§ **Extracted data entries**:
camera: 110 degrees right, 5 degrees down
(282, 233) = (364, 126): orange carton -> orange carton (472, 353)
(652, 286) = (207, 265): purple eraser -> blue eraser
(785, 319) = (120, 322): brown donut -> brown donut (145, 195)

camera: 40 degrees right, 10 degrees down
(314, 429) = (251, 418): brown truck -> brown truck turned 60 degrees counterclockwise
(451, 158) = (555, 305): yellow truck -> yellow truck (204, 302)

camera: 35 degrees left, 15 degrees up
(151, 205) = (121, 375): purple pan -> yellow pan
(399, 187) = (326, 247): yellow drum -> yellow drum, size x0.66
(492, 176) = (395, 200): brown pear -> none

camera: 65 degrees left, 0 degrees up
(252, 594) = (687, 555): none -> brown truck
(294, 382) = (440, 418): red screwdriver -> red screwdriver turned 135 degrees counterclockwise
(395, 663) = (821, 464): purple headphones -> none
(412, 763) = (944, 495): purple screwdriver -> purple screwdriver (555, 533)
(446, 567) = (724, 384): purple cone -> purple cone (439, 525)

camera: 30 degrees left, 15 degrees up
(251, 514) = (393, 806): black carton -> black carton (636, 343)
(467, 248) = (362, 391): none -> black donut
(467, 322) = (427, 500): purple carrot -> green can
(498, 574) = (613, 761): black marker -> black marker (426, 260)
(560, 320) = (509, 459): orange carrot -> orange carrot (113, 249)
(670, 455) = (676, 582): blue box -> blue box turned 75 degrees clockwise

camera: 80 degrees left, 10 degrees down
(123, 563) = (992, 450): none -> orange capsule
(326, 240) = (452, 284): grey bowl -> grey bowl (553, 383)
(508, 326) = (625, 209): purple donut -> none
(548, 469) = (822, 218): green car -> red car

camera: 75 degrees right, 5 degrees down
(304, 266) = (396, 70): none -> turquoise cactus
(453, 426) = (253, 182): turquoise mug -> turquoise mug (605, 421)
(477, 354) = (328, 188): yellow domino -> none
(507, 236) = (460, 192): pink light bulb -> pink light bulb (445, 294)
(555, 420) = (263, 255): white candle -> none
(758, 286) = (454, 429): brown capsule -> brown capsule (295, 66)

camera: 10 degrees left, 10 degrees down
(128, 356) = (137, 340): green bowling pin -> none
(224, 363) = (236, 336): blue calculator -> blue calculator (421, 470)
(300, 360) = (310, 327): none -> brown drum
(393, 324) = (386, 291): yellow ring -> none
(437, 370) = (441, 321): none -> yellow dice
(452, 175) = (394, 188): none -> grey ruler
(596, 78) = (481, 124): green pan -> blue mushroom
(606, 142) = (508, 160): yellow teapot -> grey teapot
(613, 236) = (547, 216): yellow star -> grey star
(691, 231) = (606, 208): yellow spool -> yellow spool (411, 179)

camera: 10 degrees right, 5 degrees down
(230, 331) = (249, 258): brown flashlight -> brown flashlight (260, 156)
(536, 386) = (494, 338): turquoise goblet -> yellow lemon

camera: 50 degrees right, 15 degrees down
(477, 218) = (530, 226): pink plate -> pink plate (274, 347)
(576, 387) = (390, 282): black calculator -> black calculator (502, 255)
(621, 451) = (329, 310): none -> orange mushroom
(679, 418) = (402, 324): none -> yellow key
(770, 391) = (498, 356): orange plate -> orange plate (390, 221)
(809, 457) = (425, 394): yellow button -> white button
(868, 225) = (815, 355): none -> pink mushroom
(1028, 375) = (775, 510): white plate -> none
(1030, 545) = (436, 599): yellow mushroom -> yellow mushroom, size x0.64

§ **WORK TASK**:
Copy exactly the stretch of data above from the line with "(314, 429) = (251, 418): brown" through the line with "(151, 205) = (121, 375): purple", and omit all other lines.

§ **OUTPUT**:
(314, 429) = (251, 418): brown truck -> brown truck turned 60 degrees counterclockwise
(451, 158) = (555, 305): yellow truck -> yellow truck (204, 302)

camera: 35 degrees left, 15 degrees up
(151, 205) = (121, 375): purple pan -> yellow pan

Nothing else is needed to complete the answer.